| Required work |
Would you restate the listing word for word, with the images omitted?

| Given information |
>>>
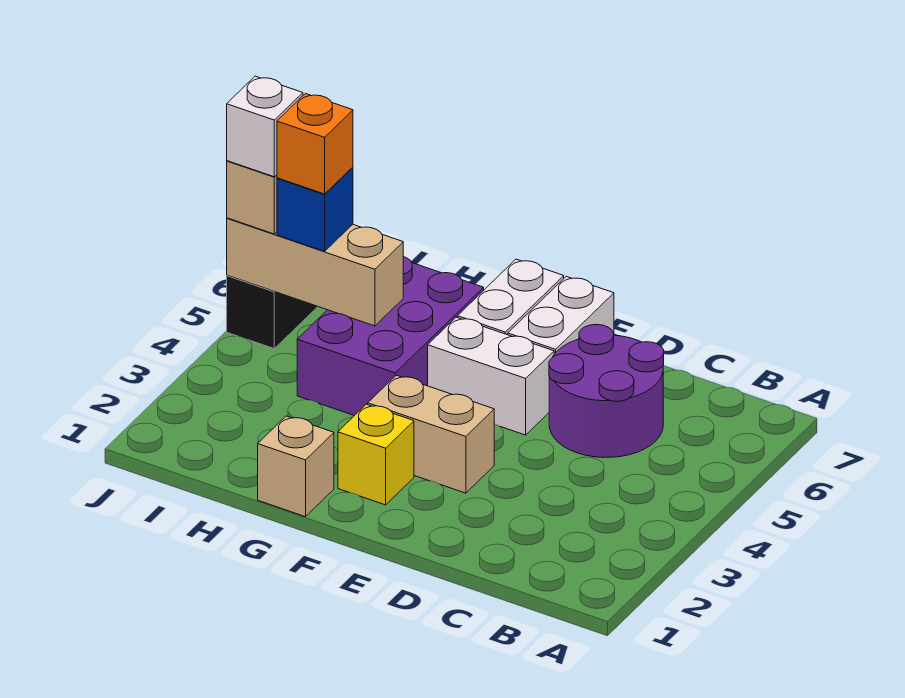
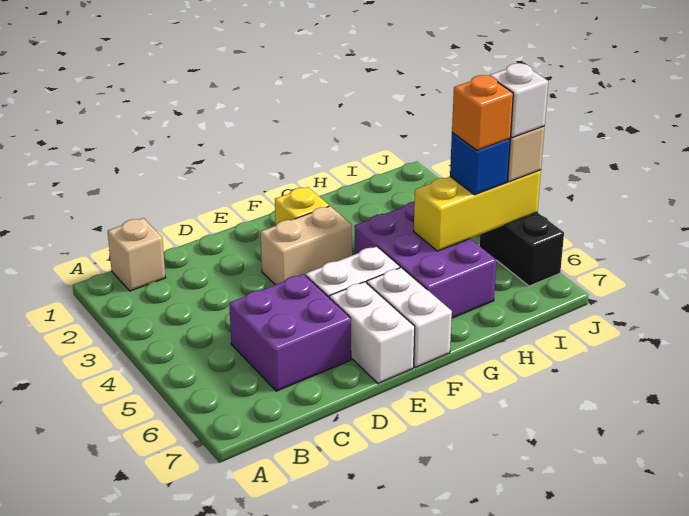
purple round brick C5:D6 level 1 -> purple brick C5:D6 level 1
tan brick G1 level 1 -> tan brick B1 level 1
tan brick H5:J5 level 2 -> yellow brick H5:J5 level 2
<<<
| Expected answer |
purple round brick C5:D6 level 1 -> purple brick C5:D6 level 1
tan brick G1 level 1 -> tan brick B1 level 1
tan brick H5:J5 level 2 -> yellow brick H5:J5 level 2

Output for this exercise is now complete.